--- START ---

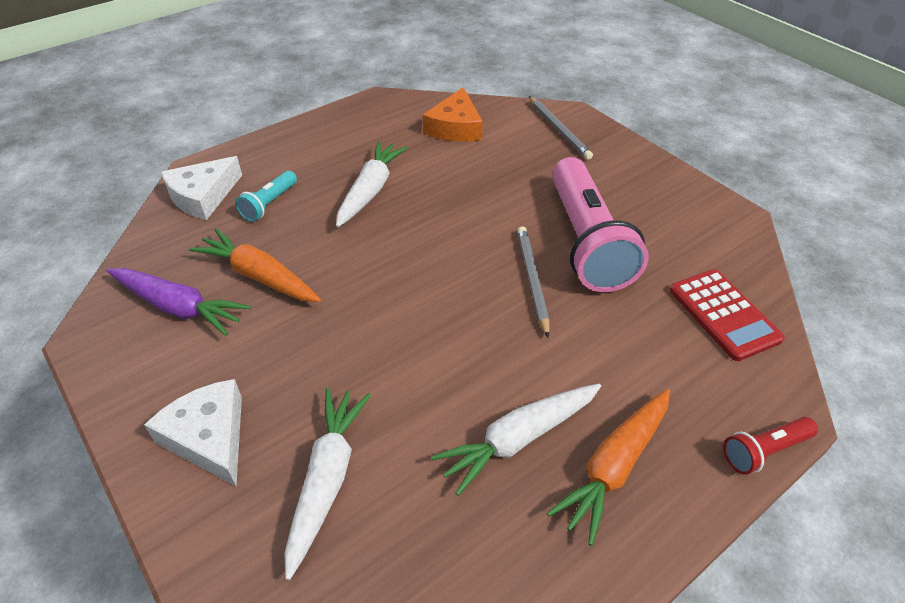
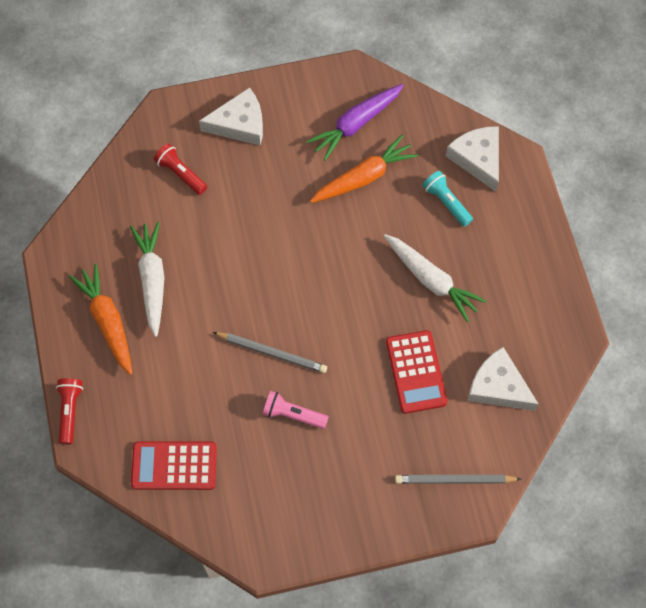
camera: 115 degrees right, 20 degrees up
(326, 480) = (181, 174): white carrot -> red flashlight
(455, 127) = (498, 386): orange cheese -> white cheese
(476, 175) = (416, 372): none -> red calculator
(586, 241) = (293, 414): pink flashlight -> pink flashlight, size x0.45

--- END ---

### What to do:
What is needed is the full material, retyped unchanged, with no pictures in it.

### Response to the exercise:
camera: 115 degrees right, 20 degrees up
(326, 480) = (181, 174): white carrot -> red flashlight
(455, 127) = (498, 386): orange cheese -> white cheese
(476, 175) = (416, 372): none -> red calculator
(586, 241) = (293, 414): pink flashlight -> pink flashlight, size x0.45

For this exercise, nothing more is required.